Aim of the exercise:
A picture should never appear in your copy. Transcribe the listing exactly from its first line through the line with "pink arrow at", both ends included.

Records provided:
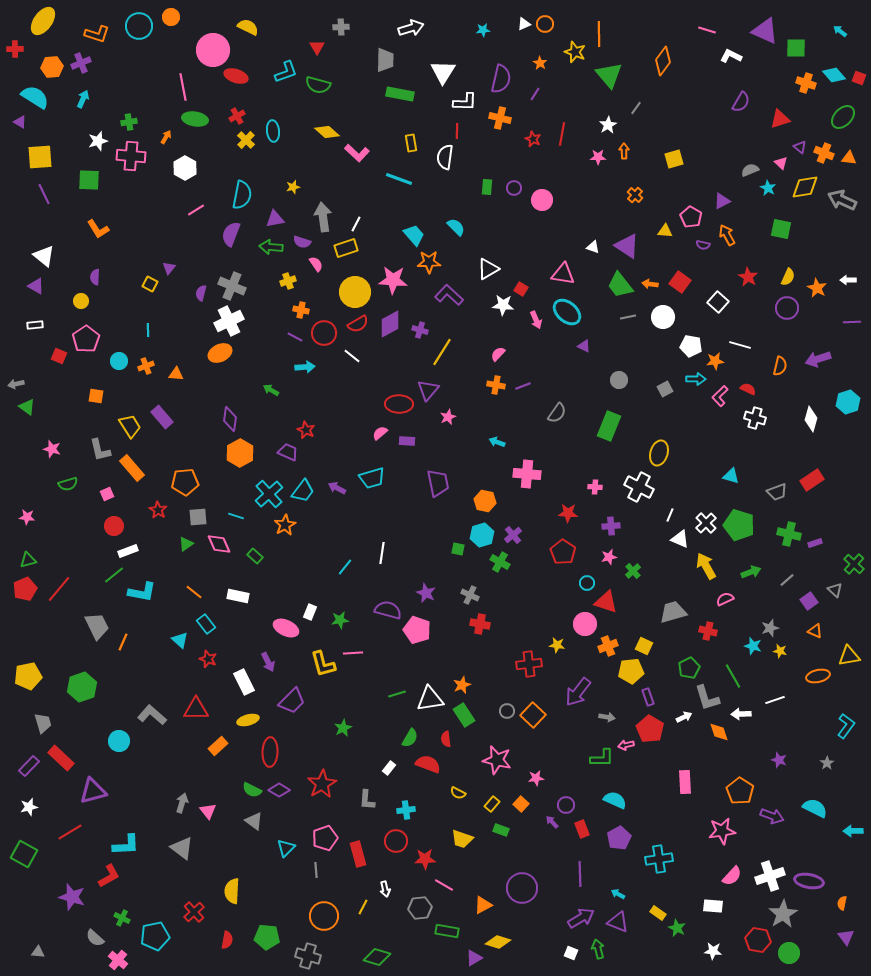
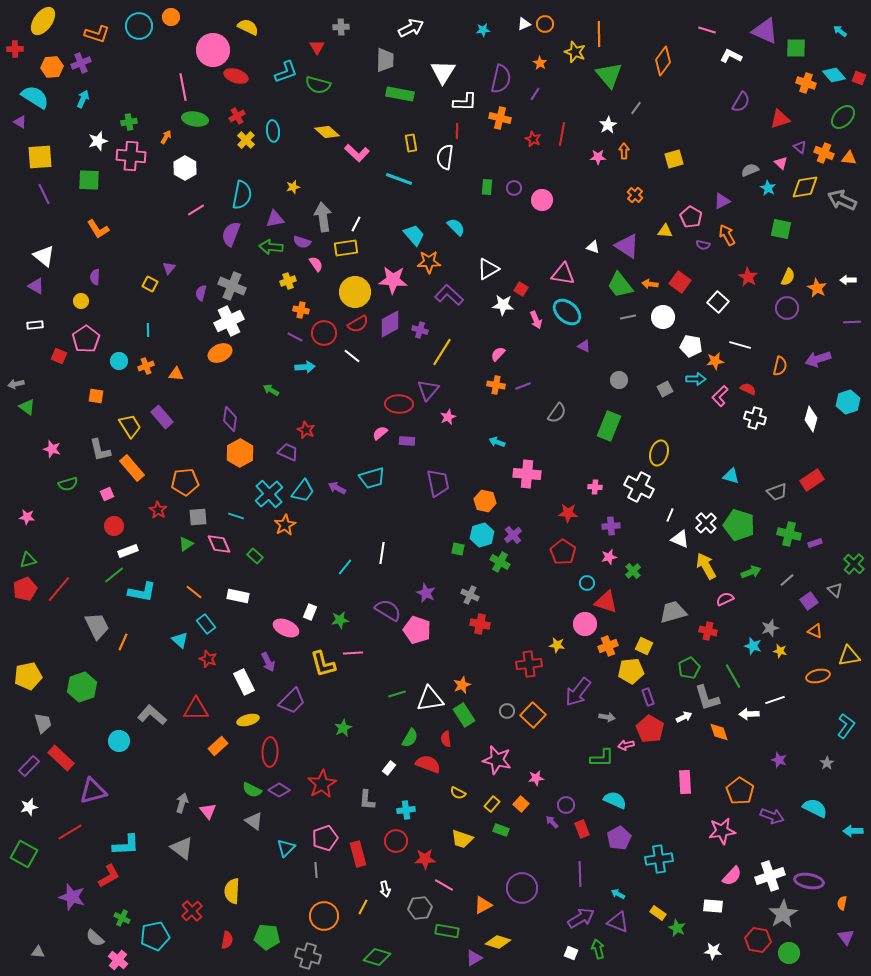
white arrow at (411, 28): rotated 10 degrees counterclockwise
yellow rectangle at (346, 248): rotated 10 degrees clockwise
purple semicircle at (388, 610): rotated 16 degrees clockwise
white arrow at (741, 714): moved 8 px right
red cross at (194, 912): moved 2 px left, 1 px up
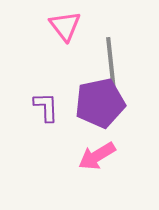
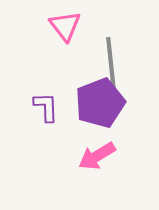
purple pentagon: rotated 9 degrees counterclockwise
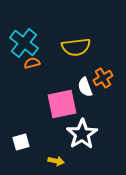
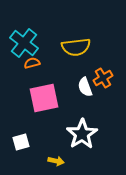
pink square: moved 18 px left, 6 px up
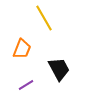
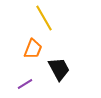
orange trapezoid: moved 11 px right
purple line: moved 1 px left, 1 px up
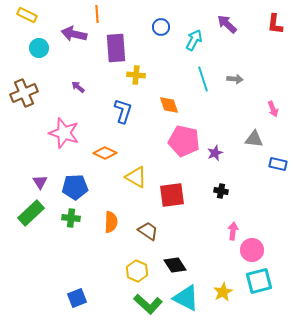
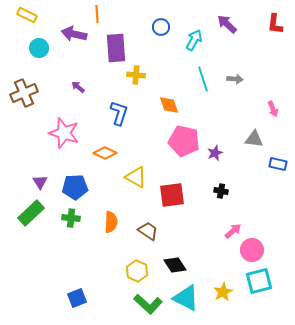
blue L-shape at (123, 111): moved 4 px left, 2 px down
pink arrow at (233, 231): rotated 42 degrees clockwise
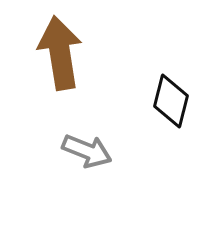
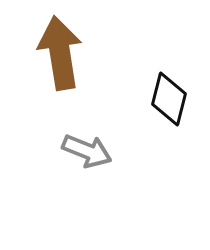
black diamond: moved 2 px left, 2 px up
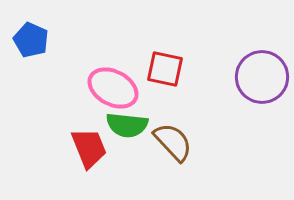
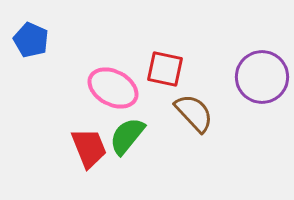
green semicircle: moved 11 px down; rotated 123 degrees clockwise
brown semicircle: moved 21 px right, 29 px up
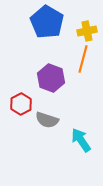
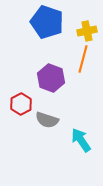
blue pentagon: rotated 12 degrees counterclockwise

Result:
white arrow at (411, 28): rotated 10 degrees counterclockwise
yellow rectangle at (346, 248): rotated 10 degrees clockwise
purple semicircle at (388, 610): rotated 16 degrees clockwise
white arrow at (741, 714): moved 8 px right
red cross at (194, 912): moved 2 px left, 1 px up
purple pentagon: rotated 9 degrees counterclockwise
pink square: moved 18 px left, 6 px up
orange trapezoid: moved 11 px right
purple line: moved 1 px left, 1 px up
blue L-shape at (123, 111): moved 4 px left, 2 px down
pink arrow at (233, 231): rotated 42 degrees clockwise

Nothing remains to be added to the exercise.